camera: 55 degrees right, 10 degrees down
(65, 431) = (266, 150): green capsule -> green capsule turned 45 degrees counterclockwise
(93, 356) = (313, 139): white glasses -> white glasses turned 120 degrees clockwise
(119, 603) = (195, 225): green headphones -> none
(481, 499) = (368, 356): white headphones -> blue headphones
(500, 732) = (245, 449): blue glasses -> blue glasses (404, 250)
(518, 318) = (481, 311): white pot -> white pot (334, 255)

--

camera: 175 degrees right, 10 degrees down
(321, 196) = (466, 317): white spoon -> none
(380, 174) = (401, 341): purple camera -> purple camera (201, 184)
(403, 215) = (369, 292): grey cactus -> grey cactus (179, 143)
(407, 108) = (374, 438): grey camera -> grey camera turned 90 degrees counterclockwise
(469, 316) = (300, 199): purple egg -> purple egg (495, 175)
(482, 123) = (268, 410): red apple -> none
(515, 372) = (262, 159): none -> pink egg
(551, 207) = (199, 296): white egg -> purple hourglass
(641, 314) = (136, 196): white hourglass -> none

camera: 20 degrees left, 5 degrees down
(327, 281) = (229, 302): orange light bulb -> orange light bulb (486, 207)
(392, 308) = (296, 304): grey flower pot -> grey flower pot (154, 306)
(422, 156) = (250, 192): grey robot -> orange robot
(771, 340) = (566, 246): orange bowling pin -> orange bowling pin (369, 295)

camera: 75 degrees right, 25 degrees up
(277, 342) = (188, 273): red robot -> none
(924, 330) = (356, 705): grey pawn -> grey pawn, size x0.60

[Aim of the exercise] Set down only the lines above that fall between the line holding "(277, 342) = (188, 273): red robot -> none" and the line holding "(924, 330) = (356, 705): grey", inclusive, keeping each exact.

[Output of the exercise]
(277, 342) = (188, 273): red robot -> none
(924, 330) = (356, 705): grey pawn -> grey pawn, size x0.60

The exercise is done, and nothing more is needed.